Task brief
Among the entries below, how many lines contain "gift"? Answer with the number only.

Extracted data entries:
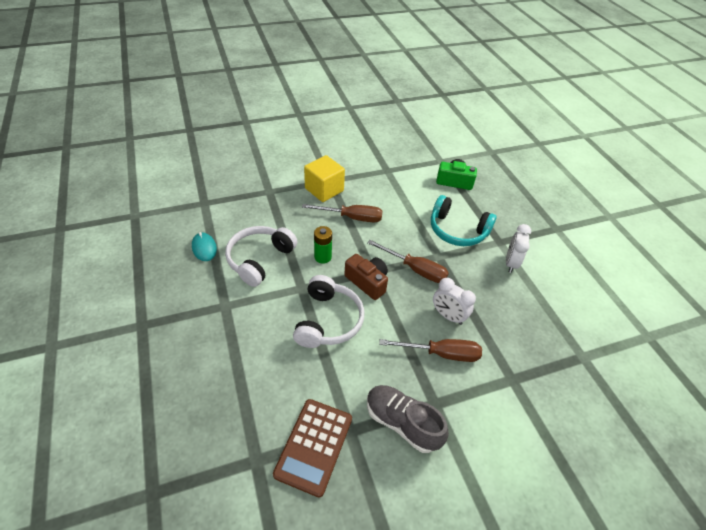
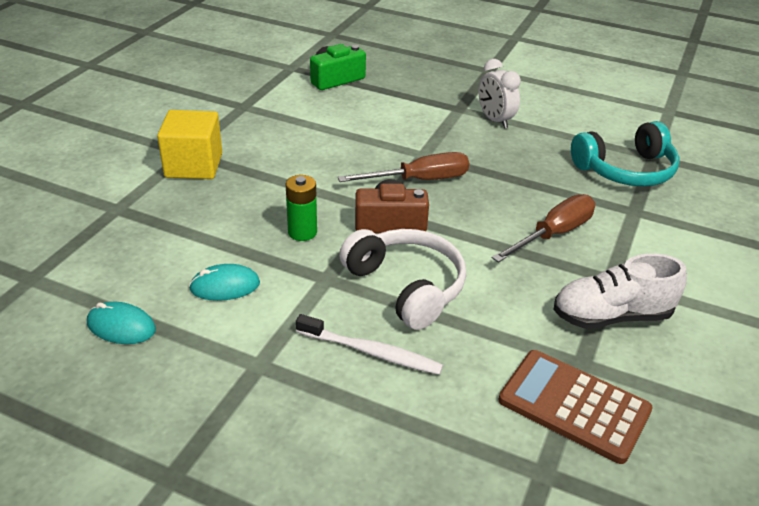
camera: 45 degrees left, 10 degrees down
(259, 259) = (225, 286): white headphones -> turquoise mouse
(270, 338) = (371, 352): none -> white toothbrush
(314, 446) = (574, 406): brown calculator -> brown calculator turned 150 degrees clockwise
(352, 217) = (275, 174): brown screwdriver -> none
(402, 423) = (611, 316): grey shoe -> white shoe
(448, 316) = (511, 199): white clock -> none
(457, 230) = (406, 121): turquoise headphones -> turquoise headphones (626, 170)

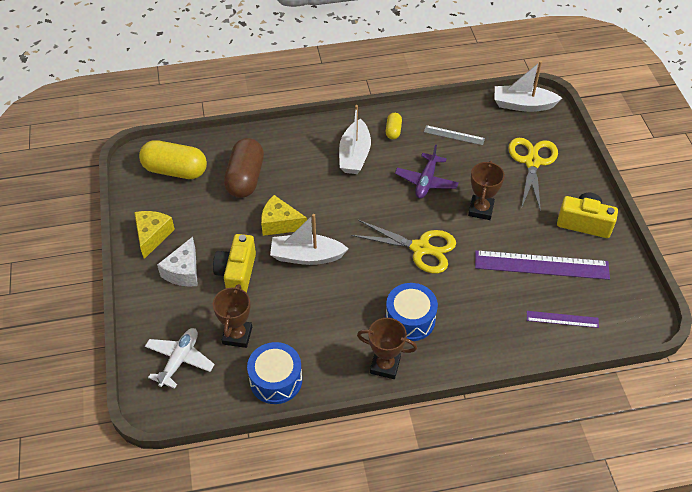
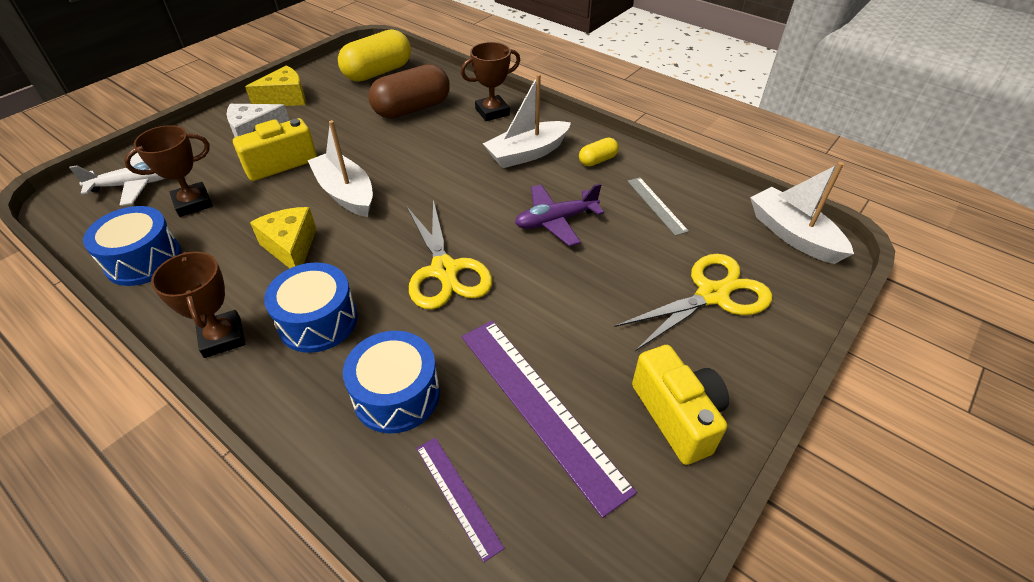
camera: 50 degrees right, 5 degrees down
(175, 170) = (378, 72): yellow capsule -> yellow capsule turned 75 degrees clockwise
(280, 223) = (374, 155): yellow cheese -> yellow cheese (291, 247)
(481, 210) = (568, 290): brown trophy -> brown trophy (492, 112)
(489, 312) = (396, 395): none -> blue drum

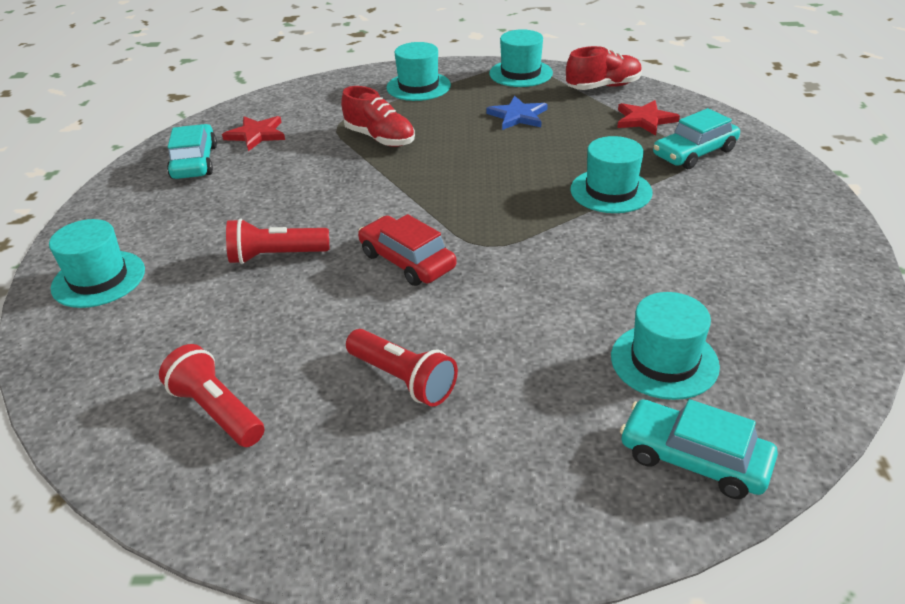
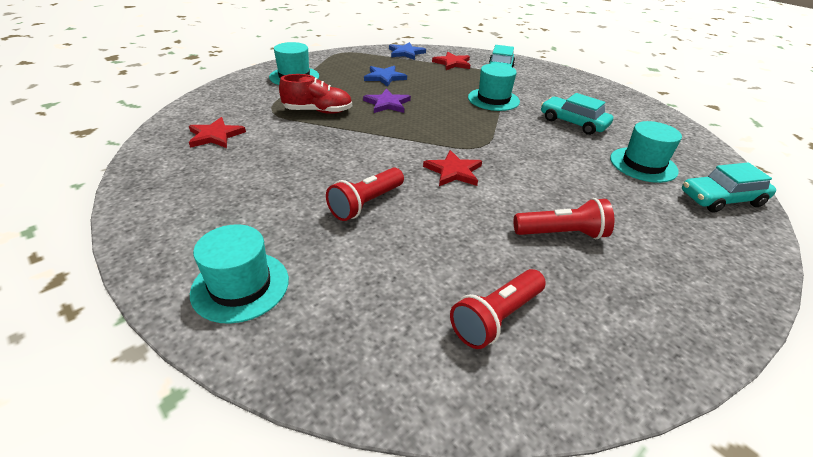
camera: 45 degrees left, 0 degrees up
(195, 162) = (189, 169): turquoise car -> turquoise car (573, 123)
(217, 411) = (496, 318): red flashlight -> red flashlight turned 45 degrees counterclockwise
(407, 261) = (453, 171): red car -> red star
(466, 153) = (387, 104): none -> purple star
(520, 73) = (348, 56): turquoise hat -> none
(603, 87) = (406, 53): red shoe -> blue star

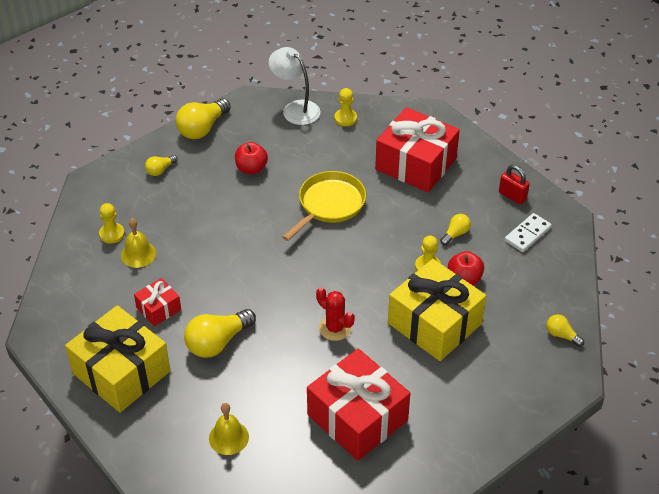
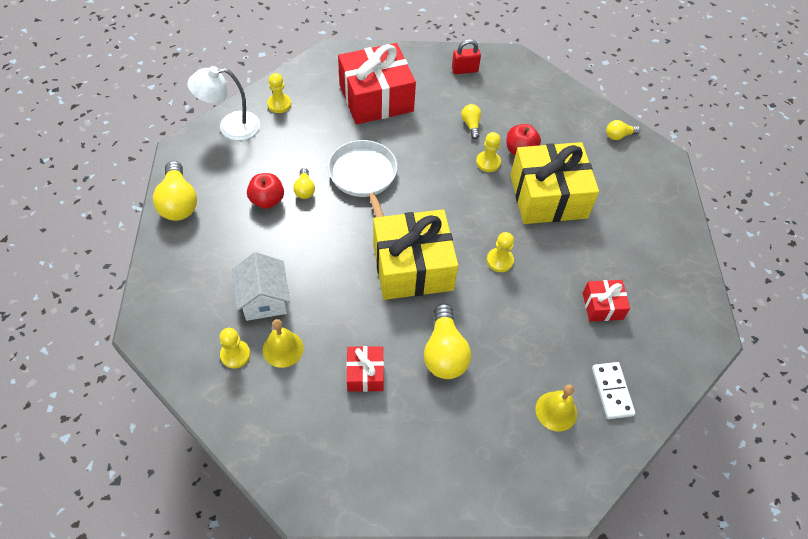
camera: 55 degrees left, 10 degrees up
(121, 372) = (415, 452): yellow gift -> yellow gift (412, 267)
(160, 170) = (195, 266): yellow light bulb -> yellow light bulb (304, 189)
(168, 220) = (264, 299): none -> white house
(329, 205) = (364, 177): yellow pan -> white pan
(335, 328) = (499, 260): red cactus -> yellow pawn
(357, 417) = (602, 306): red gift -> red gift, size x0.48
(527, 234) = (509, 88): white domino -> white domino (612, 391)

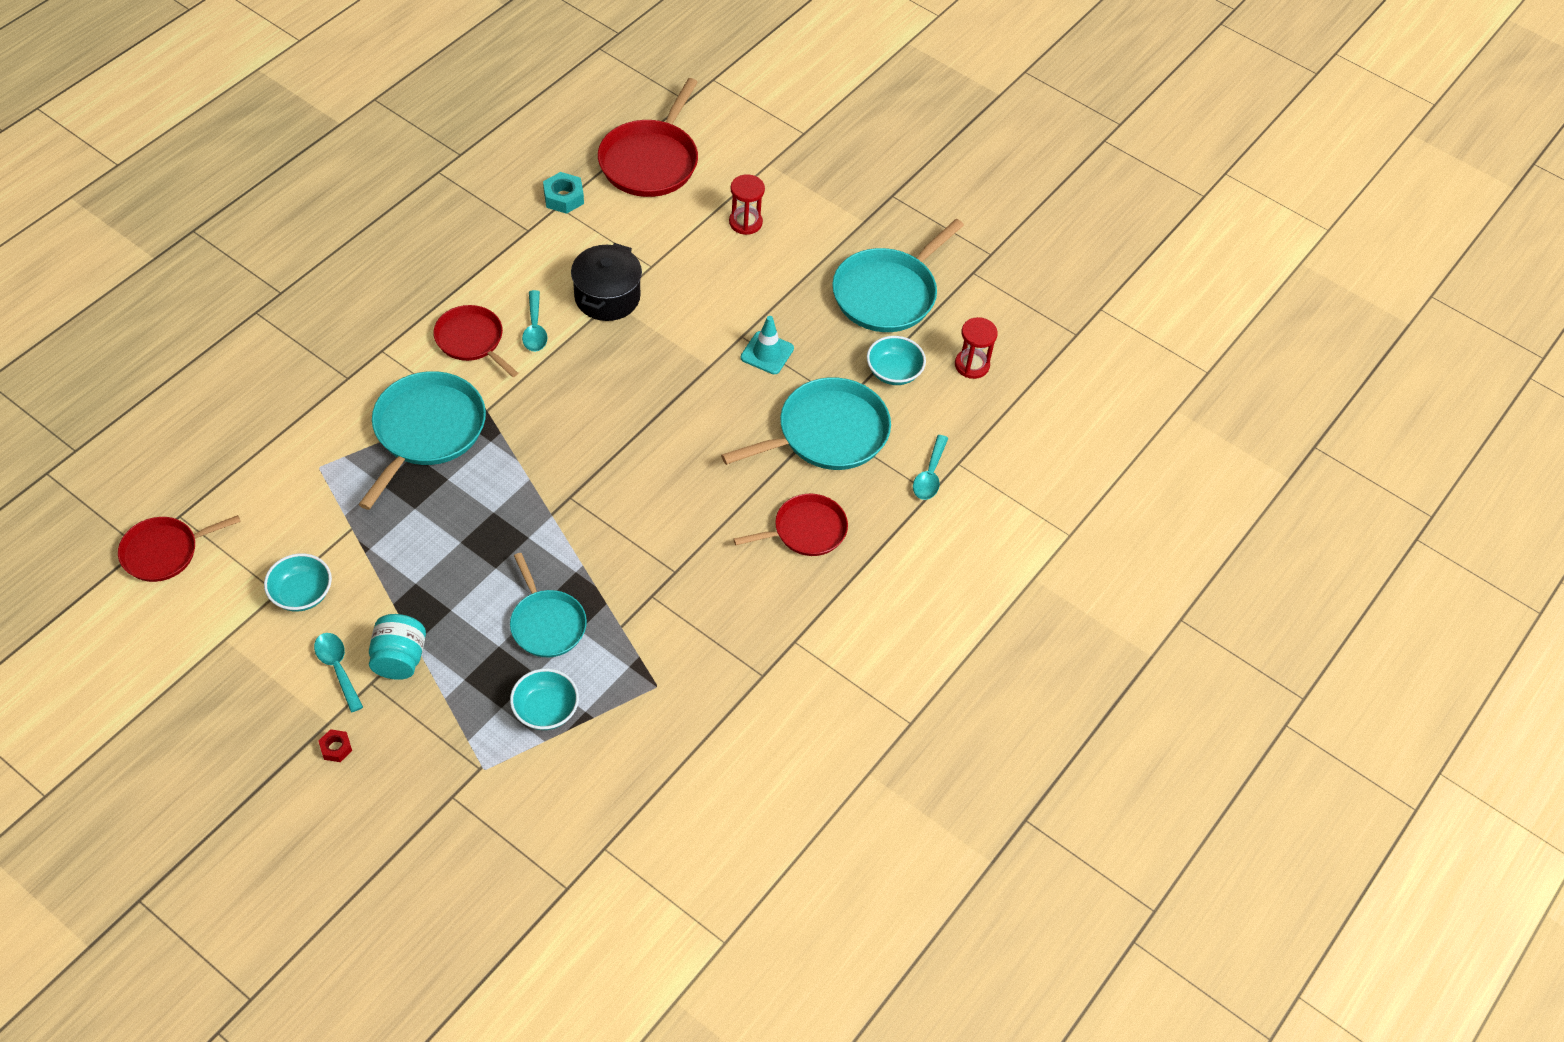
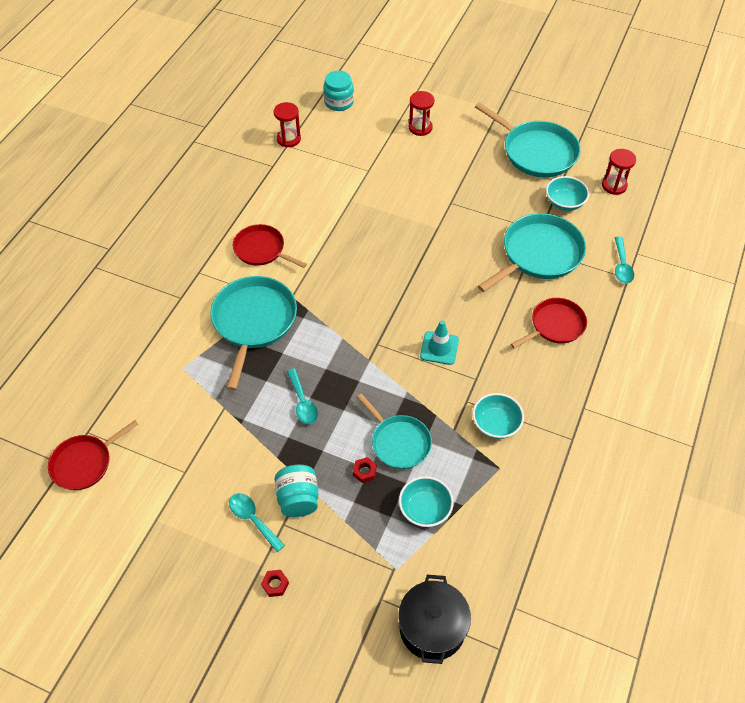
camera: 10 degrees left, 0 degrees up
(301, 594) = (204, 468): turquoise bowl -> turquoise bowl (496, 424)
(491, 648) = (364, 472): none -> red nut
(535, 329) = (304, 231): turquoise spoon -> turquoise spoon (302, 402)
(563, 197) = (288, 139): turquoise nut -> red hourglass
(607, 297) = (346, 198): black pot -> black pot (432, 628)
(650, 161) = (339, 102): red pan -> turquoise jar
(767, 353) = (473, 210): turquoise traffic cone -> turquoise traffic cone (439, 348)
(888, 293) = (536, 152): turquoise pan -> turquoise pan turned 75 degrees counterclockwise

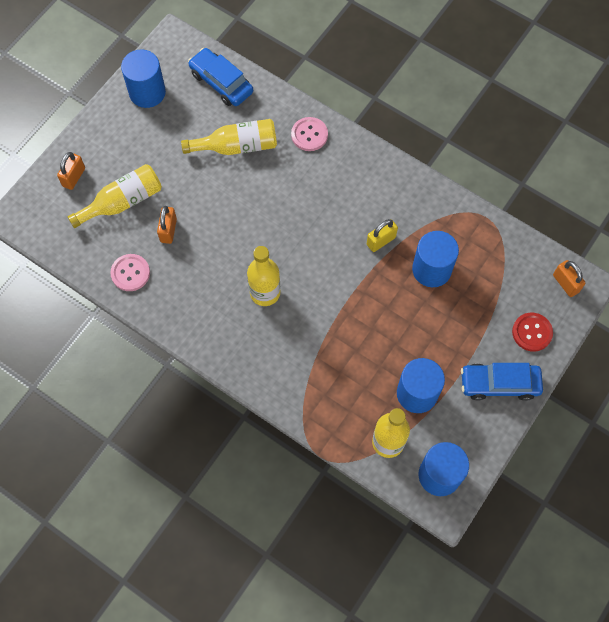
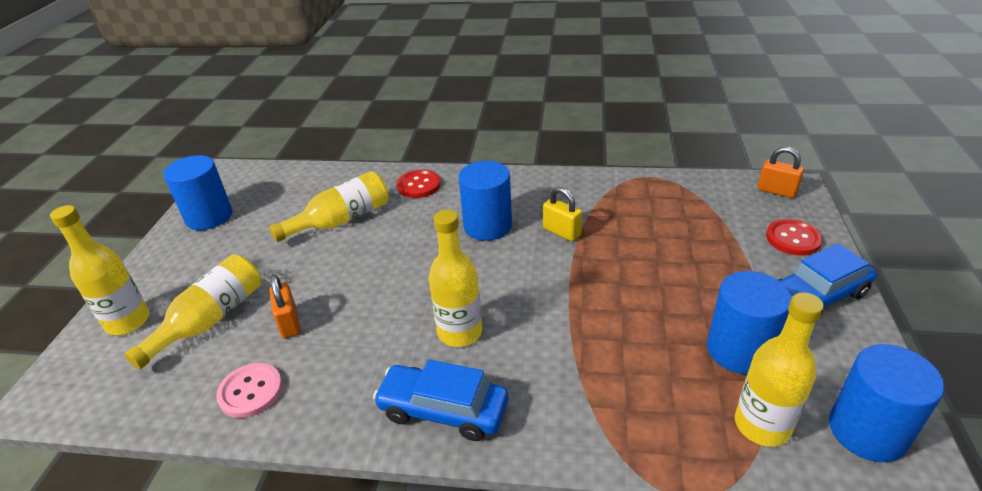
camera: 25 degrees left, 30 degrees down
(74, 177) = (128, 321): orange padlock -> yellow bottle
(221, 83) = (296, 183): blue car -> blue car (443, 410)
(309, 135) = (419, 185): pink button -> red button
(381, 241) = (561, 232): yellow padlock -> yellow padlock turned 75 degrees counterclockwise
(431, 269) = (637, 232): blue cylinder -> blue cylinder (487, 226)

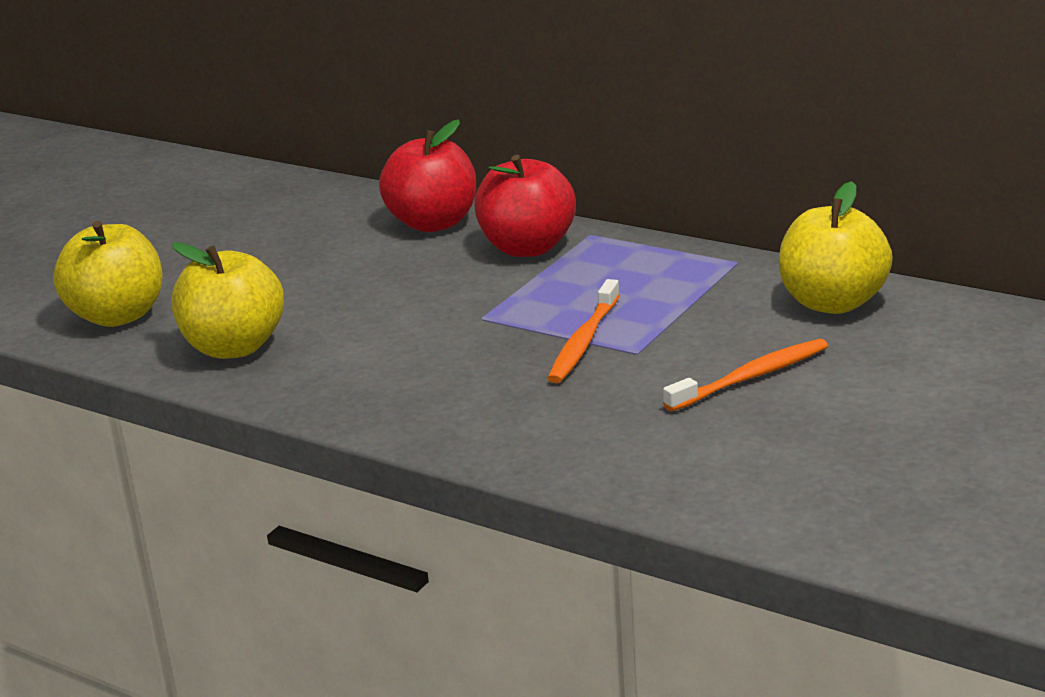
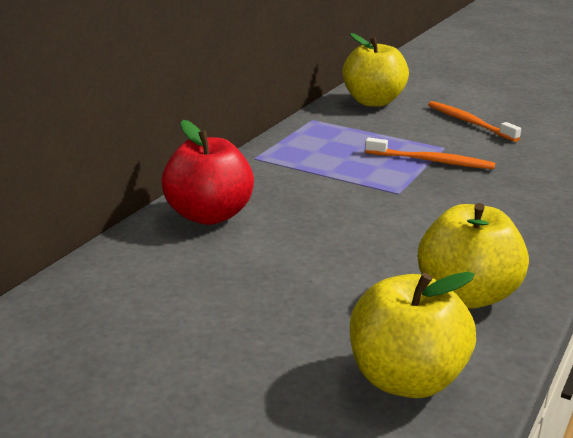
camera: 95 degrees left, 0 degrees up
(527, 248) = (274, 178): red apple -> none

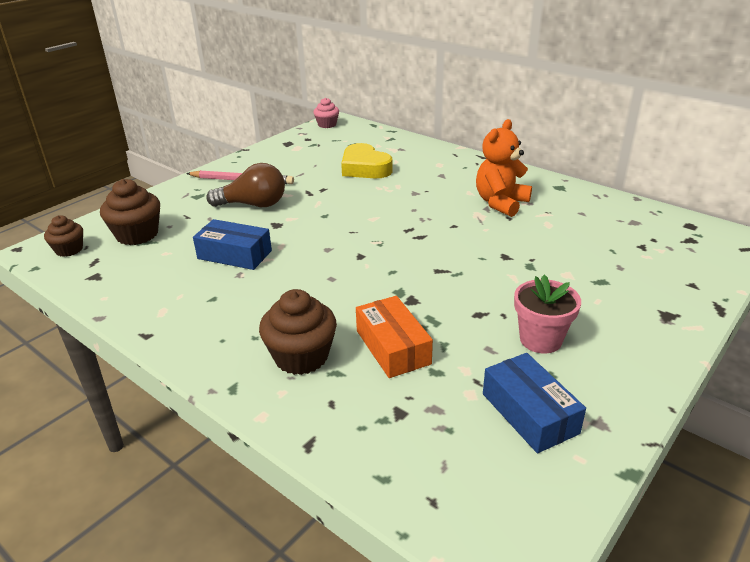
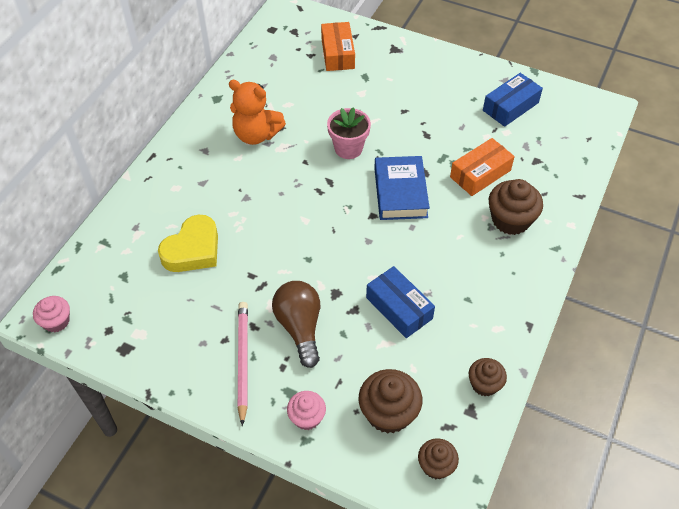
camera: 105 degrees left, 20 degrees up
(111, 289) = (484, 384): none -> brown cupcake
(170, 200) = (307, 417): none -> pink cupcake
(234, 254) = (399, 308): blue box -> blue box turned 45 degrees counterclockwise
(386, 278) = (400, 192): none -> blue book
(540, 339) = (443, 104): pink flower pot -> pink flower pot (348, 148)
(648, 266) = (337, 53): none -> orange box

Problem solution
2